Try it
Where a line of the data below has the string "black", copy that line.

Shape transformation data:
———

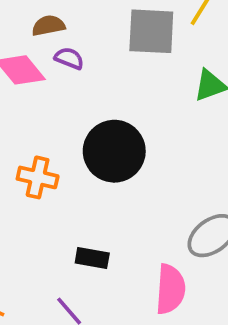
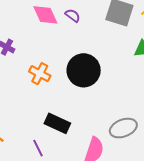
black rectangle: (92, 258) -> (57, 123), size x1.4

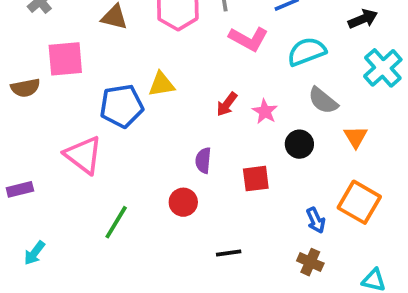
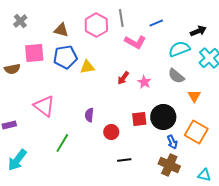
cyan semicircle: (307, 52) -> (179, 49), moved
blue pentagon: (122, 106) -> (65, 57), moved
black circle: (299, 144) -> (163, 117), moved, size x1.6
purple semicircle: (203, 160) -> (89, 115), moved
red circle: (183, 202) -> (111, 132), moved
cyan arrow: (34, 253) -> (17, 160), size x1.6
brown cross: (310, 262) -> (169, 165), size x1.5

———

Solution below
black rectangle: (92, 258) -> (57, 123), size x1.4
black circle: (299, 144) -> (163, 117), moved, size x1.6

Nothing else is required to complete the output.